Records shown:
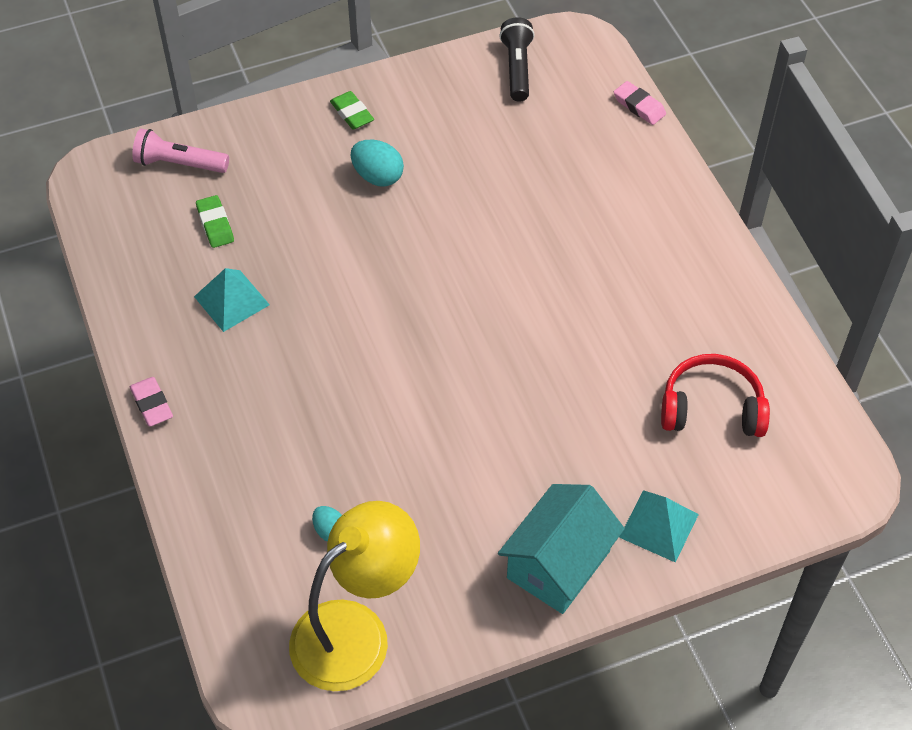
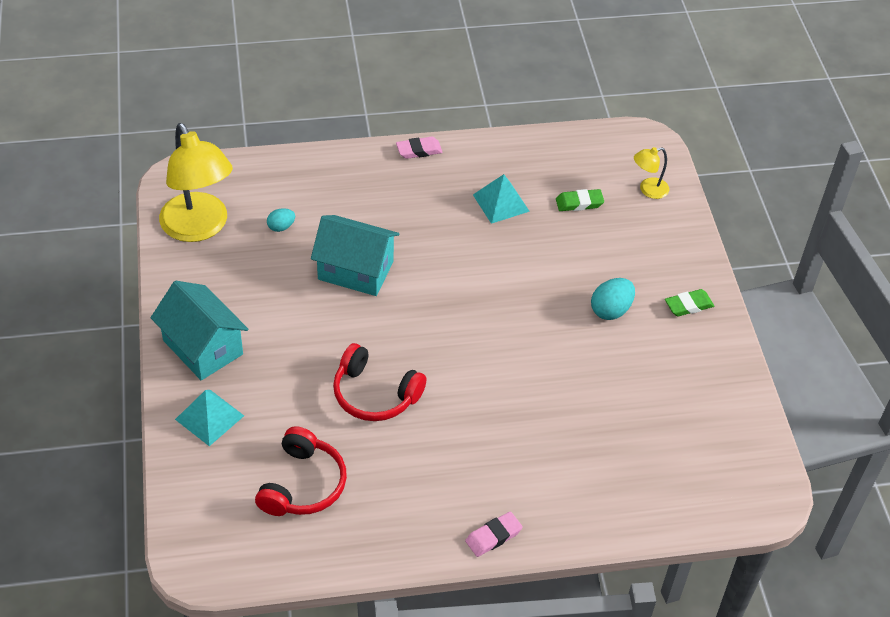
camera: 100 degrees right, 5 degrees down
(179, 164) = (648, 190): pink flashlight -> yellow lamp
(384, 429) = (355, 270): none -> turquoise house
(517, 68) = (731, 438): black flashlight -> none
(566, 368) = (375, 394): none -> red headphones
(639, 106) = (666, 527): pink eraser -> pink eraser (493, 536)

Aim of the task:
Without the pictures, write out every entry precisely as it appears.

Your solution:
camera: 100 degrees right, 5 degrees down
(179, 164) = (648, 190): pink flashlight -> yellow lamp
(384, 429) = (355, 270): none -> turquoise house
(517, 68) = (731, 438): black flashlight -> none
(566, 368) = (375, 394): none -> red headphones
(639, 106) = (666, 527): pink eraser -> pink eraser (493, 536)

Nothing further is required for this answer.